→ **Goal of the exercise**
Extract the full set of records, then give each one again exactly.

- - -

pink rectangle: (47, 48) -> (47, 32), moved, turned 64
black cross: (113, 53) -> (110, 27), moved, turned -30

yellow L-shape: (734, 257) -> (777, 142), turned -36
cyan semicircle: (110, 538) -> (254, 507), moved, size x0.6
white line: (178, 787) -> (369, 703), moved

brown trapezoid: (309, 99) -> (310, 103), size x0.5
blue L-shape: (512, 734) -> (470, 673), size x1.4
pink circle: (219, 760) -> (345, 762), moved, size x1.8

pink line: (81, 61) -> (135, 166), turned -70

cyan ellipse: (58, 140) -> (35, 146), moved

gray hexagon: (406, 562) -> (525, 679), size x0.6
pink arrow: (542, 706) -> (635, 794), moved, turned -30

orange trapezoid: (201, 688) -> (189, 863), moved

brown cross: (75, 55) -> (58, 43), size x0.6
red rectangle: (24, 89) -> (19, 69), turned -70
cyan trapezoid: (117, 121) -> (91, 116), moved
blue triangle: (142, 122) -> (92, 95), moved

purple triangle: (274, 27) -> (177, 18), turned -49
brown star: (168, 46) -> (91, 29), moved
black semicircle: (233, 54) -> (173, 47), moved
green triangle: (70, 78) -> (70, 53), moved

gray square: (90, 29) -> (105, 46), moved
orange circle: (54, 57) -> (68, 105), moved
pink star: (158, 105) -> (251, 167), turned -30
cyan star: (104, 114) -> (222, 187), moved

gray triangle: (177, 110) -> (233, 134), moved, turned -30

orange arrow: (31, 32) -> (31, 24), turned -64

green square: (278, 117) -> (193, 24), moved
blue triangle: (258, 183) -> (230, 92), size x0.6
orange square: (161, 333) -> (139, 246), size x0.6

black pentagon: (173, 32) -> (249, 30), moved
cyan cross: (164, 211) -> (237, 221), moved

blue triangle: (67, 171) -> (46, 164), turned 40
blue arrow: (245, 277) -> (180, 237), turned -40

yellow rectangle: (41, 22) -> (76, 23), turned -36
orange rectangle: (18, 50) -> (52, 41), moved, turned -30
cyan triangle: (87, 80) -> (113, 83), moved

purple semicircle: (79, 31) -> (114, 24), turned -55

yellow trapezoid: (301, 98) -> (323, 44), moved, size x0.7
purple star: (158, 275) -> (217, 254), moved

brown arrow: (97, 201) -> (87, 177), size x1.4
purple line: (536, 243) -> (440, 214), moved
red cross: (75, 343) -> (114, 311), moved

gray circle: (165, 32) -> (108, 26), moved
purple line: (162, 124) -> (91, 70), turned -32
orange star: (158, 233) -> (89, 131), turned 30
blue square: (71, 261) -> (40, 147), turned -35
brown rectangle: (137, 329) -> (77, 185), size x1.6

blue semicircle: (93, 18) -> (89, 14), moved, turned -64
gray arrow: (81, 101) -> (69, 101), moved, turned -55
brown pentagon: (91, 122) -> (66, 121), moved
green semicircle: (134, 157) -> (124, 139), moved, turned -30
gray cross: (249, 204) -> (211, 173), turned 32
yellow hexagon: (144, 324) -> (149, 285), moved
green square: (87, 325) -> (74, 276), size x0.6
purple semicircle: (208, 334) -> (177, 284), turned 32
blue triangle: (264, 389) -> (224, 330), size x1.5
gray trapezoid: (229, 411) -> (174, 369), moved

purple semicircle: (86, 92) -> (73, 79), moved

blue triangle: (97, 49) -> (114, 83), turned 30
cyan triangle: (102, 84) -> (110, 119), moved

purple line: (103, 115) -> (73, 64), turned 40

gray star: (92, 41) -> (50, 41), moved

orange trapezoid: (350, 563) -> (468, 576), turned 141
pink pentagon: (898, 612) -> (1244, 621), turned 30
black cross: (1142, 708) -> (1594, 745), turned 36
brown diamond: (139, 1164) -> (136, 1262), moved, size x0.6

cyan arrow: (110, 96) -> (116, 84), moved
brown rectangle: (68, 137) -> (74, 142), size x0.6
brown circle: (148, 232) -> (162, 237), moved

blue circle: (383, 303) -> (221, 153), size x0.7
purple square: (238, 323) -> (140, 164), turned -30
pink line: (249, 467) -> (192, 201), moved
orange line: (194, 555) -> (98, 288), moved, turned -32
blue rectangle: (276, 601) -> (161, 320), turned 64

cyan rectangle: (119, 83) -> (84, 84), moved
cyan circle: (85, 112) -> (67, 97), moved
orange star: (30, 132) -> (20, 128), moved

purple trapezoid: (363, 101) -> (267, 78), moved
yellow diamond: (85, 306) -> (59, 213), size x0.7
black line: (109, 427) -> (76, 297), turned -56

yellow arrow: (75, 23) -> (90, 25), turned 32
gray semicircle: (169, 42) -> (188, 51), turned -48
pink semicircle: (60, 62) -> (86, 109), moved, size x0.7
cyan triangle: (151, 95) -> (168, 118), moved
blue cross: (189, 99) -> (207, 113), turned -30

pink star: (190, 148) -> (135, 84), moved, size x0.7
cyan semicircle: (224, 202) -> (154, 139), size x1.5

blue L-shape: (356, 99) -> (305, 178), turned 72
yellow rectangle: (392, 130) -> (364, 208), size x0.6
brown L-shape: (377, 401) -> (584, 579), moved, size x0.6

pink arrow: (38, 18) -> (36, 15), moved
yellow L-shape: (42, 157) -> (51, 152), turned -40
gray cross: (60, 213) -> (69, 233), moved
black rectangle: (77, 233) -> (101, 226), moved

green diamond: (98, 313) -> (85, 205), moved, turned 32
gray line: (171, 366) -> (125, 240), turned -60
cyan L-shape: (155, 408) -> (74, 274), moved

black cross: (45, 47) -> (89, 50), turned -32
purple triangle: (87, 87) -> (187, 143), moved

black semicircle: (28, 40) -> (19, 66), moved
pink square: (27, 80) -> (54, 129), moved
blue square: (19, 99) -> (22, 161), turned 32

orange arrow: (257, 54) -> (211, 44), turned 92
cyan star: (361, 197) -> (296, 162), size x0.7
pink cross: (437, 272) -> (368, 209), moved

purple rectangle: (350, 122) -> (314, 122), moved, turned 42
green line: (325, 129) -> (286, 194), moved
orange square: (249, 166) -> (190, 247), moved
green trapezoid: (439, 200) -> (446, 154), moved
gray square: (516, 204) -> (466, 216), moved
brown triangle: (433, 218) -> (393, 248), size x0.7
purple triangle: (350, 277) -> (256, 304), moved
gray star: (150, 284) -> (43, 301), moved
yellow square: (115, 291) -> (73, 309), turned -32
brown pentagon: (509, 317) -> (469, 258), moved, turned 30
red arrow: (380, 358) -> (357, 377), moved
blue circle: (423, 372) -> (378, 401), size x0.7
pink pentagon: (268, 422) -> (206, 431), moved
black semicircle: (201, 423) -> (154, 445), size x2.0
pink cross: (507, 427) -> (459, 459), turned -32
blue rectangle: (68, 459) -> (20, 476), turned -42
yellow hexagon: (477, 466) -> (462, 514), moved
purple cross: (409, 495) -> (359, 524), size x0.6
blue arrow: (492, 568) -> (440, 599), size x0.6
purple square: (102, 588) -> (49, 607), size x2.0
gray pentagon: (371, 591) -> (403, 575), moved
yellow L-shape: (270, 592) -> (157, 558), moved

- - -

→ **Answer section**
pink rectangle: (47, 48) -> (47, 32), moved, turned 64
black cross: (113, 53) -> (110, 27), moved, turned -30

yellow L-shape: (734, 257) -> (777, 142), turned -36
cyan semicircle: (110, 538) -> (254, 507), moved, size x0.6
white line: (178, 787) -> (369, 703), moved

brown trapezoid: (309, 99) -> (310, 103), size x0.5
blue L-shape: (512, 734) -> (470, 673), size x1.4
pink circle: (219, 760) -> (345, 762), moved, size x1.8

pink line: (81, 61) -> (135, 166), turned -70

cyan ellipse: (58, 140) -> (35, 146), moved

gray hexagon: (406, 562) -> (525, 679), size x0.6
pink arrow: (542, 706) -> (635, 794), moved, turned -30

orange trapezoid: (201, 688) -> (189, 863), moved

brown cross: (75, 55) -> (58, 43), size x0.6
red rectangle: (24, 89) -> (19, 69), turned -70
cyan trapezoid: (117, 121) -> (91, 116), moved
blue triangle: (142, 122) -> (92, 95), moved

purple triangle: (274, 27) -> (177, 18), turned -49
brown star: (168, 46) -> (91, 29), moved
black semicircle: (233, 54) -> (173, 47), moved
green triangle: (70, 78) -> (70, 53), moved

gray square: (90, 29) -> (105, 46), moved
orange circle: (54, 57) -> (68, 105), moved
pink star: (158, 105) -> (251, 167), turned -30
cyan star: (104, 114) -> (222, 187), moved

gray triangle: (177, 110) -> (233, 134), moved, turned -30

orange arrow: (31, 32) -> (31, 24), turned -64

green square: (278, 117) -> (193, 24), moved
blue triangle: (258, 183) -> (230, 92), size x0.6
orange square: (161, 333) -> (139, 246), size x0.6

black pentagon: (173, 32) -> (249, 30), moved
cyan cross: (164, 211) -> (237, 221), moved

blue triangle: (67, 171) -> (46, 164), turned 40
blue arrow: (245, 277) -> (180, 237), turned -40

yellow rectangle: (41, 22) -> (76, 23), turned -36
orange rectangle: (18, 50) -> (52, 41), moved, turned -30
cyan triangle: (87, 80) -> (113, 83), moved

purple semicircle: (79, 31) -> (114, 24), turned -55

yellow trapezoid: (301, 98) -> (323, 44), moved, size x0.7
purple star: (158, 275) -> (217, 254), moved

brown arrow: (97, 201) -> (87, 177), size x1.4
purple line: (536, 243) -> (440, 214), moved
red cross: (75, 343) -> (114, 311), moved

gray circle: (165, 32) -> (108, 26), moved
purple line: (162, 124) -> (91, 70), turned -32
orange star: (158, 233) -> (89, 131), turned 30
blue square: (71, 261) -> (40, 147), turned -35
brown rectangle: (137, 329) -> (77, 185), size x1.6

blue semicircle: (93, 18) -> (89, 14), moved, turned -64
gray arrow: (81, 101) -> (69, 101), moved, turned -55
brown pentagon: (91, 122) -> (66, 121), moved
green semicircle: (134, 157) -> (124, 139), moved, turned -30
gray cross: (249, 204) -> (211, 173), turned 32
yellow hexagon: (144, 324) -> (149, 285), moved
green square: (87, 325) -> (74, 276), size x0.6
purple semicircle: (208, 334) -> (177, 284), turned 32
blue triangle: (264, 389) -> (224, 330), size x1.5
gray trapezoid: (229, 411) -> (174, 369), moved

purple semicircle: (86, 92) -> (73, 79), moved

blue triangle: (97, 49) -> (114, 83), turned 30
cyan triangle: (102, 84) -> (110, 119), moved

purple line: (103, 115) -> (73, 64), turned 40

gray star: (92, 41) -> (50, 41), moved

orange trapezoid: (350, 563) -> (468, 576), turned 141
pink pentagon: (898, 612) -> (1244, 621), turned 30
black cross: (1142, 708) -> (1594, 745), turned 36
brown diamond: (139, 1164) -> (136, 1262), moved, size x0.6

cyan arrow: (110, 96) -> (116, 84), moved
brown rectangle: (68, 137) -> (74, 142), size x0.6
brown circle: (148, 232) -> (162, 237), moved

blue circle: (383, 303) -> (221, 153), size x0.7
purple square: (238, 323) -> (140, 164), turned -30
pink line: (249, 467) -> (192, 201), moved
orange line: (194, 555) -> (98, 288), moved, turned -32
blue rectangle: (276, 601) -> (161, 320), turned 64

cyan rectangle: (119, 83) -> (84, 84), moved
cyan circle: (85, 112) -> (67, 97), moved
orange star: (30, 132) -> (20, 128), moved

purple trapezoid: (363, 101) -> (267, 78), moved
yellow diamond: (85, 306) -> (59, 213), size x0.7
black line: (109, 427) -> (76, 297), turned -56

yellow arrow: (75, 23) -> (90, 25), turned 32
gray semicircle: (169, 42) -> (188, 51), turned -48
pink semicircle: (60, 62) -> (86, 109), moved, size x0.7
cyan triangle: (151, 95) -> (168, 118), moved
blue cross: (189, 99) -> (207, 113), turned -30

pink star: (190, 148) -> (135, 84), moved, size x0.7
cyan semicircle: (224, 202) -> (154, 139), size x1.5

blue L-shape: (356, 99) -> (305, 178), turned 72
yellow rectangle: (392, 130) -> (364, 208), size x0.6
brown L-shape: (377, 401) -> (584, 579), moved, size x0.6

pink arrow: (38, 18) -> (36, 15), moved
yellow L-shape: (42, 157) -> (51, 152), turned -40
gray cross: (60, 213) -> (69, 233), moved
black rectangle: (77, 233) -> (101, 226), moved

green diamond: (98, 313) -> (85, 205), moved, turned 32
gray line: (171, 366) -> (125, 240), turned -60
cyan L-shape: (155, 408) -> (74, 274), moved

black cross: (45, 47) -> (89, 50), turned -32
purple triangle: (87, 87) -> (187, 143), moved

black semicircle: (28, 40) -> (19, 66), moved
pink square: (27, 80) -> (54, 129), moved
blue square: (19, 99) -> (22, 161), turned 32

orange arrow: (257, 54) -> (211, 44), turned 92
cyan star: (361, 197) -> (296, 162), size x0.7
pink cross: (437, 272) -> (368, 209), moved

purple rectangle: (350, 122) -> (314, 122), moved, turned 42
green line: (325, 129) -> (286, 194), moved
orange square: (249, 166) -> (190, 247), moved
green trapezoid: (439, 200) -> (446, 154), moved
gray square: (516, 204) -> (466, 216), moved
brown triangle: (433, 218) -> (393, 248), size x0.7
purple triangle: (350, 277) -> (256, 304), moved
gray star: (150, 284) -> (43, 301), moved
yellow square: (115, 291) -> (73, 309), turned -32
brown pentagon: (509, 317) -> (469, 258), moved, turned 30
red arrow: (380, 358) -> (357, 377), moved
blue circle: (423, 372) -> (378, 401), size x0.7
pink pentagon: (268, 422) -> (206, 431), moved
black semicircle: (201, 423) -> (154, 445), size x2.0
pink cross: (507, 427) -> (459, 459), turned -32
blue rectangle: (68, 459) -> (20, 476), turned -42
yellow hexagon: (477, 466) -> (462, 514), moved
purple cross: (409, 495) -> (359, 524), size x0.6
blue arrow: (492, 568) -> (440, 599), size x0.6
purple square: (102, 588) -> (49, 607), size x2.0
gray pentagon: (371, 591) -> (403, 575), moved
yellow L-shape: (270, 592) -> (157, 558), moved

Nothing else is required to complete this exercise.